Your assignment =>
Below are records; give the number of their lines that contain "grey", and only that number.

Material for this task =>

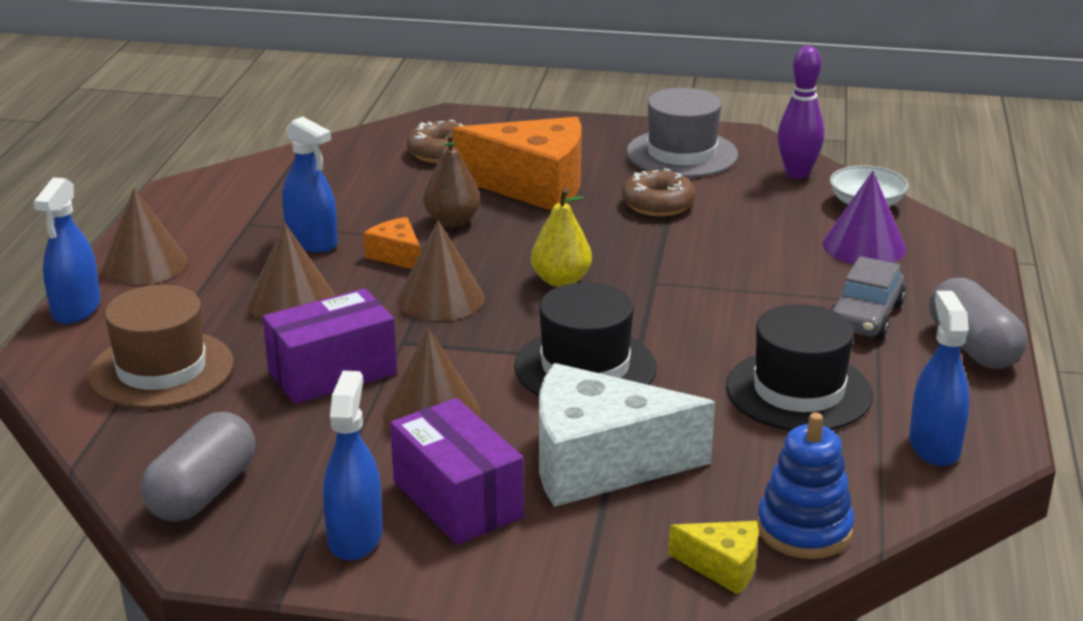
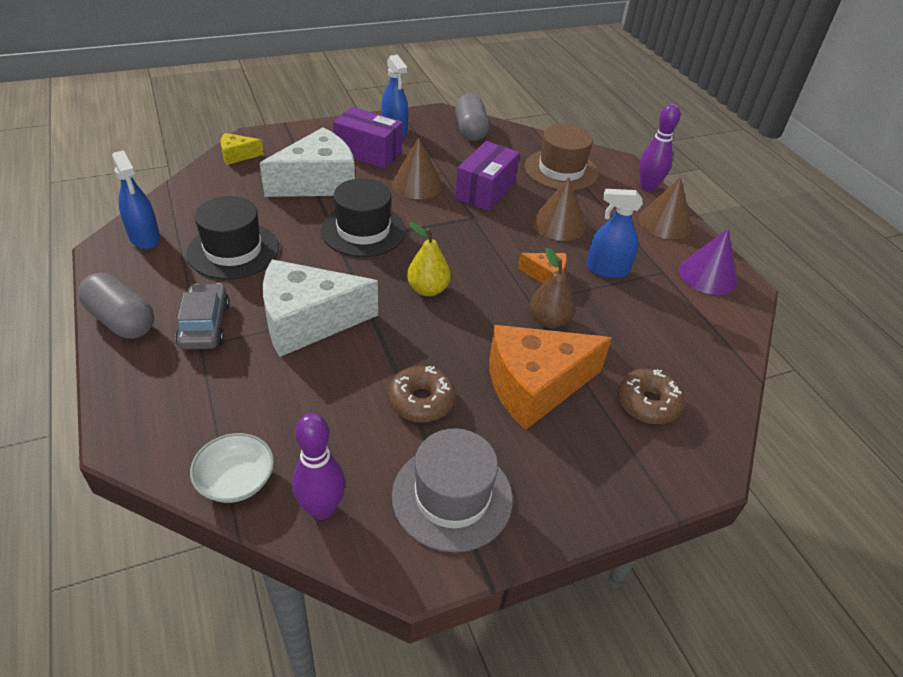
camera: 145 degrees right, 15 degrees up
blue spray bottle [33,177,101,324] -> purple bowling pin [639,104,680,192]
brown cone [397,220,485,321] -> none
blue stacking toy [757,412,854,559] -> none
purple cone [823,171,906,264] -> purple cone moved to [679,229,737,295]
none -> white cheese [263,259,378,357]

---

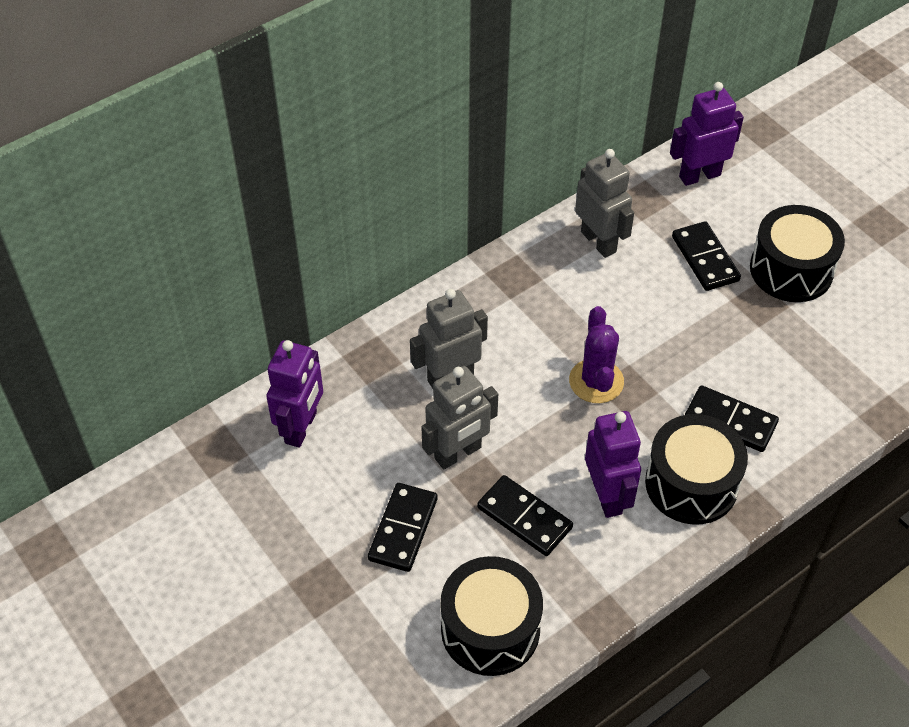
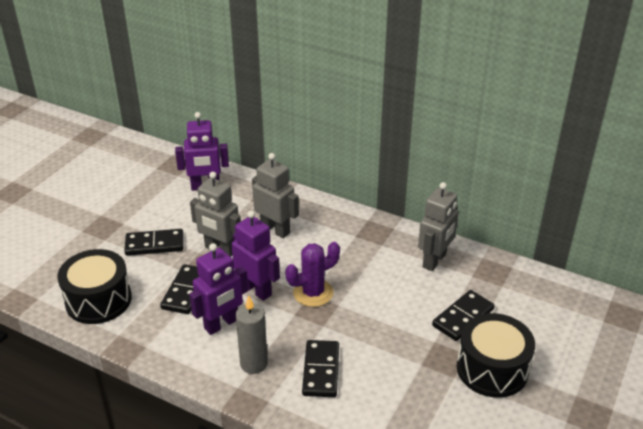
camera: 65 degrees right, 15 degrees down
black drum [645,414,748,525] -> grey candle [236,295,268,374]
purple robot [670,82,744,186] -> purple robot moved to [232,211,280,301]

...

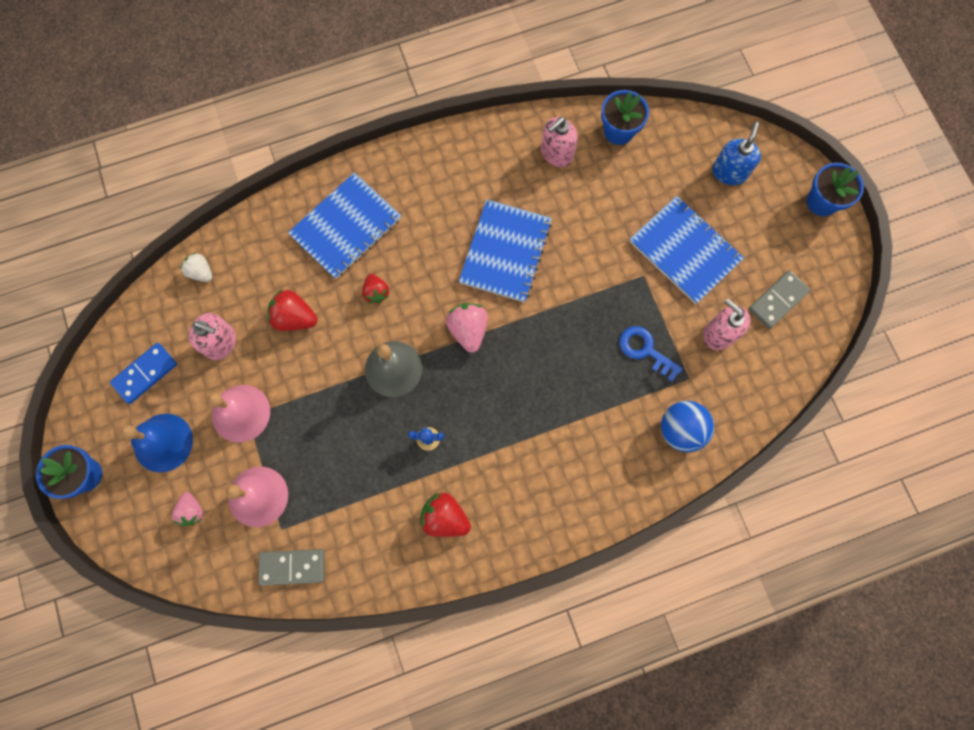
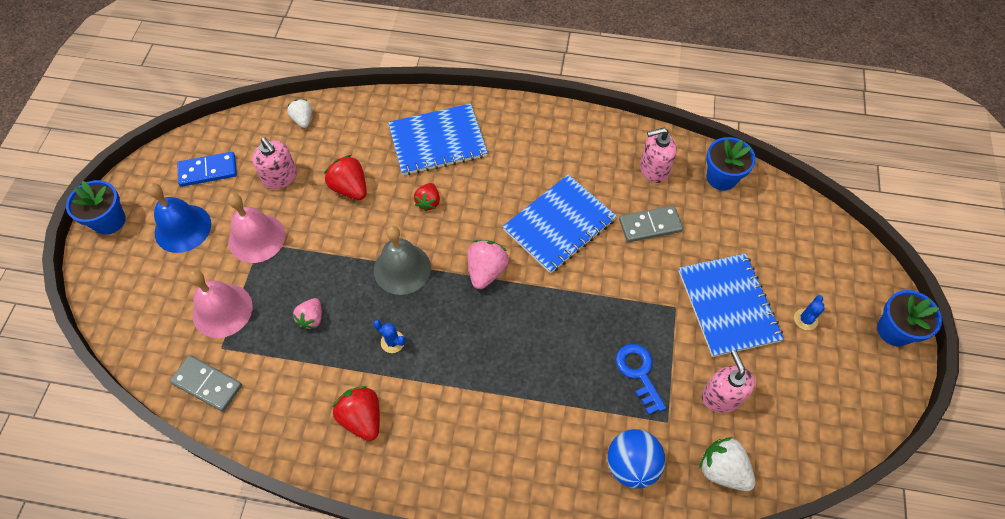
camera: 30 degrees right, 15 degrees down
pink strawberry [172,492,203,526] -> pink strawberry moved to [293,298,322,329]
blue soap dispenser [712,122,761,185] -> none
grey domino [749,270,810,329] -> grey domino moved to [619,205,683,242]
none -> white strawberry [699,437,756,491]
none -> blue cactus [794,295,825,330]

Completed exercise =>
2